__Task instructions__:
Go through the listing below and return each line that includes "cylinder".

BEGIN

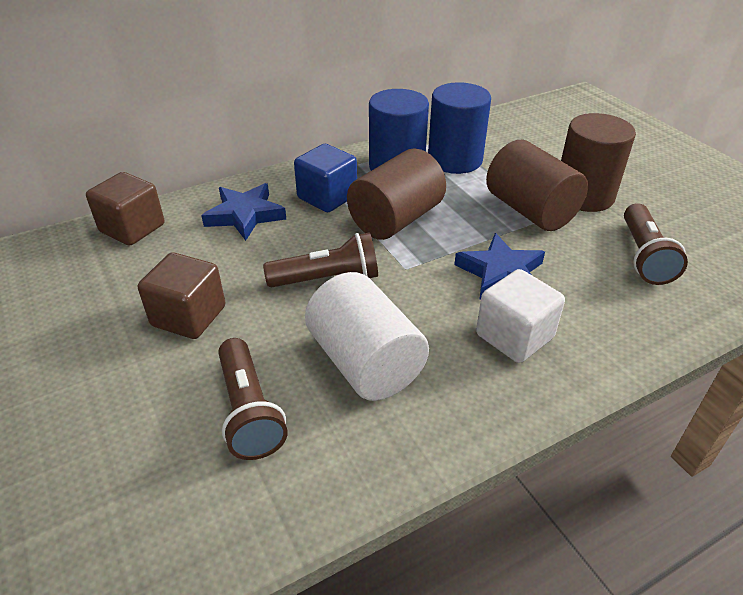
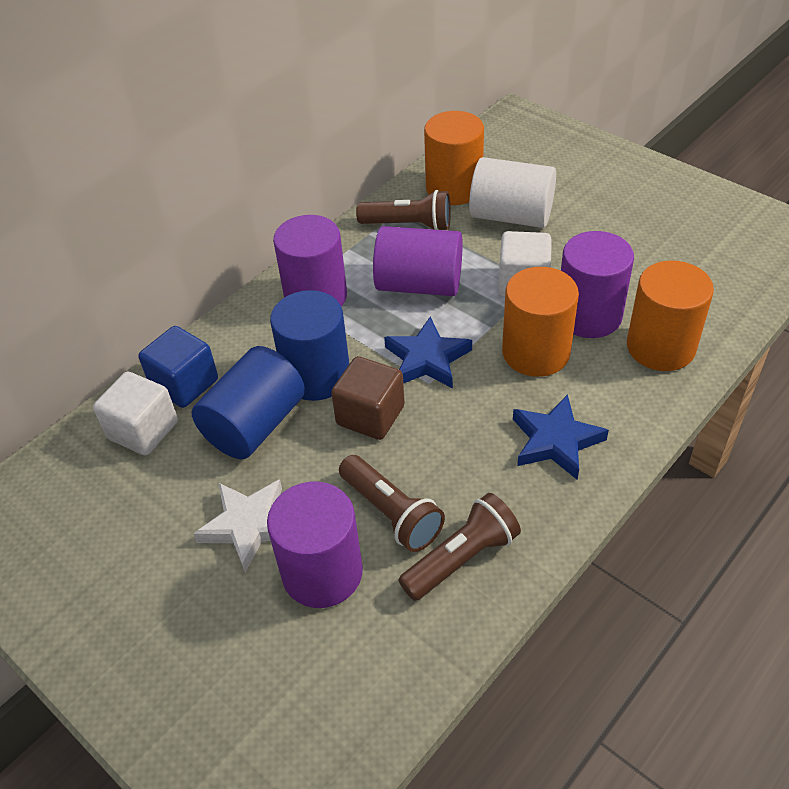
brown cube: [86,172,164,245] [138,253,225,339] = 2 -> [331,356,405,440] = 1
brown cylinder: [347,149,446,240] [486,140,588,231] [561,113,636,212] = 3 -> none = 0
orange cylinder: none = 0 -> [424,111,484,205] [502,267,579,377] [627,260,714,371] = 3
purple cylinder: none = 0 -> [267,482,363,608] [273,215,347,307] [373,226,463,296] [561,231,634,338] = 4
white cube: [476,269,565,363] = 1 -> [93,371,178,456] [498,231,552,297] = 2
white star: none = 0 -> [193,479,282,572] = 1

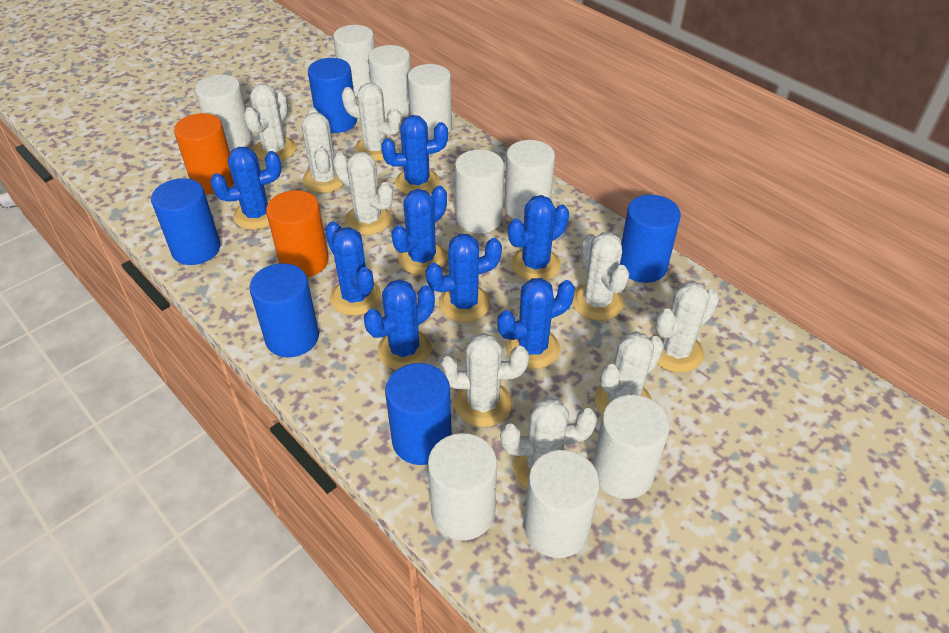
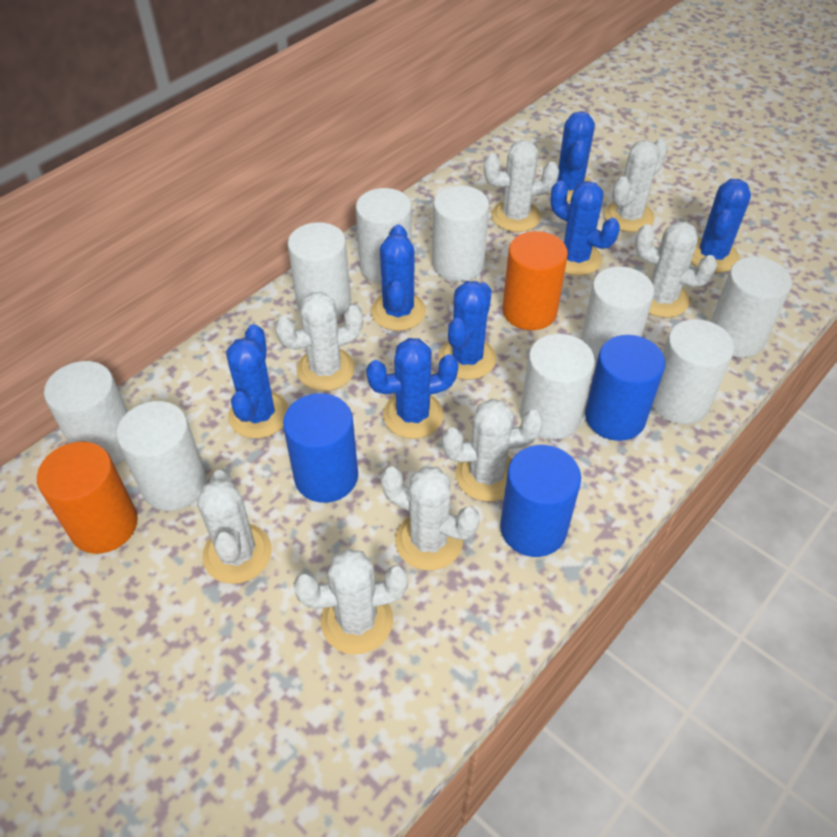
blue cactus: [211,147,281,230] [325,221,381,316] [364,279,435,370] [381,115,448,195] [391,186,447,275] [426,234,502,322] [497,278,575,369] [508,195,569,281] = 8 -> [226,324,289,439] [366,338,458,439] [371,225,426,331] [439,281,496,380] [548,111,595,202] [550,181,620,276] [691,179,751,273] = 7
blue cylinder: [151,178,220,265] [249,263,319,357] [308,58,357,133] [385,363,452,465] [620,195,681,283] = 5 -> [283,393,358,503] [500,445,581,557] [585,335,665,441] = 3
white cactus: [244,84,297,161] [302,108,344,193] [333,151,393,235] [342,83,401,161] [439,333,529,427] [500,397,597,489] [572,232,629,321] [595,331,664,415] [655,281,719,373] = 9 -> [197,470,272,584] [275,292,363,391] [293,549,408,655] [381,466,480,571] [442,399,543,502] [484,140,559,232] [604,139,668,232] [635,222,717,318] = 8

END

__Answer for this exercise__:
brown cylinder: [347,149,446,240] [486,140,588,231] [561,113,636,212] = 3 -> none = 0
orange cylinder: none = 0 -> [424,111,484,205] [502,267,579,377] [627,260,714,371] = 3
purple cylinder: none = 0 -> [267,482,363,608] [273,215,347,307] [373,226,463,296] [561,231,634,338] = 4
blue cylinder: [151,178,220,265] [249,263,319,357] [308,58,357,133] [385,363,452,465] [620,195,681,283] = 5 -> [283,393,358,503] [500,445,581,557] [585,335,665,441] = 3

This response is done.